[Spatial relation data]
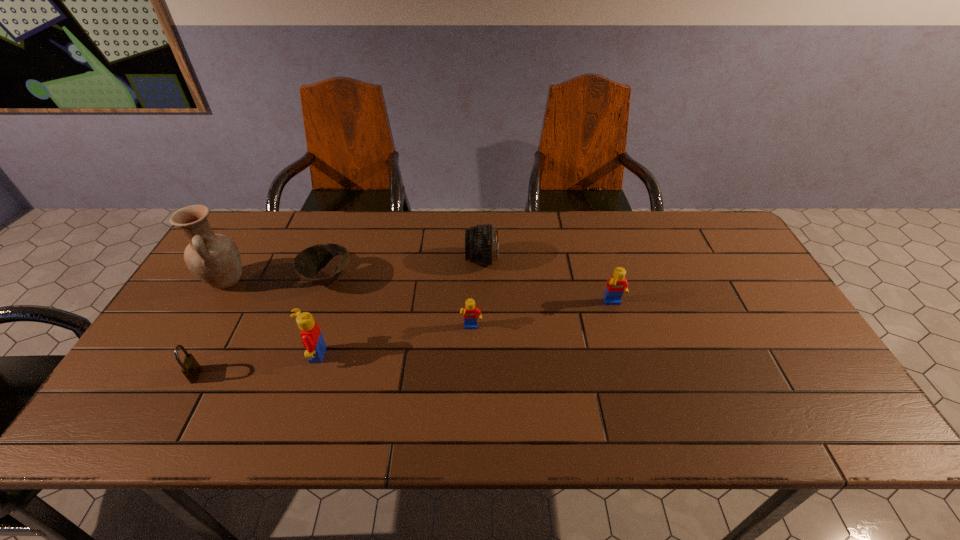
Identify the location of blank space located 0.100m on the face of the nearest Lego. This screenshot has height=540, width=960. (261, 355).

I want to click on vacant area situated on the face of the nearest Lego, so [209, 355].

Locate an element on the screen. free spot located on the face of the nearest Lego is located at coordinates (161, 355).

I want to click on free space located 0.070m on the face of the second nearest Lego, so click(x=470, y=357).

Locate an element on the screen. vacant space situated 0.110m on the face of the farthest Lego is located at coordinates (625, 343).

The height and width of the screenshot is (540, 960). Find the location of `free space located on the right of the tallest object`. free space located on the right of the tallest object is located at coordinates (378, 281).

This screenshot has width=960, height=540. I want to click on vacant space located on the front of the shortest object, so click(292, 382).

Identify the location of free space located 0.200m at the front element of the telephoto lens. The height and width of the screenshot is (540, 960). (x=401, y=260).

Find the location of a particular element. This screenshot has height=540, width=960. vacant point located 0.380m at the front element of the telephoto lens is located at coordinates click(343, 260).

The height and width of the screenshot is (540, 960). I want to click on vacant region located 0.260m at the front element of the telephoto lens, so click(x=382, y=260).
...
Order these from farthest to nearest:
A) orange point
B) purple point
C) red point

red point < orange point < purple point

## Task instructions:
In the records, rewrite everything from the line containing "Identify the location of blank" down to the line containing "Find the location of a", swapping "Lego" for "block" throughout and leaving all else unchanged.

## The result:
Identify the location of blank space located 0.100m on the face of the nearest block. This screenshot has height=540, width=960. (261, 355).

I want to click on vacant area situated on the face of the nearest block, so [209, 355].

Locate an element on the screen. free spot located on the face of the nearest block is located at coordinates (161, 355).

I want to click on free space located 0.070m on the face of the second nearest block, so click(x=470, y=357).

Locate an element on the screen. vacant space situated 0.110m on the face of the farthest block is located at coordinates (625, 343).

The height and width of the screenshot is (540, 960). Find the location of `free space located on the right of the tallest object`. free space located on the right of the tallest object is located at coordinates (378, 281).

This screenshot has width=960, height=540. I want to click on vacant space located on the front of the shortest object, so click(292, 382).

Identify the location of free space located 0.200m at the front element of the telephoto lens. The height and width of the screenshot is (540, 960). (x=401, y=260).

Find the location of a particular element. This screenshot has height=540, width=960. vacant point located 0.380m at the front element of the telephoto lens is located at coordinates click(343, 260).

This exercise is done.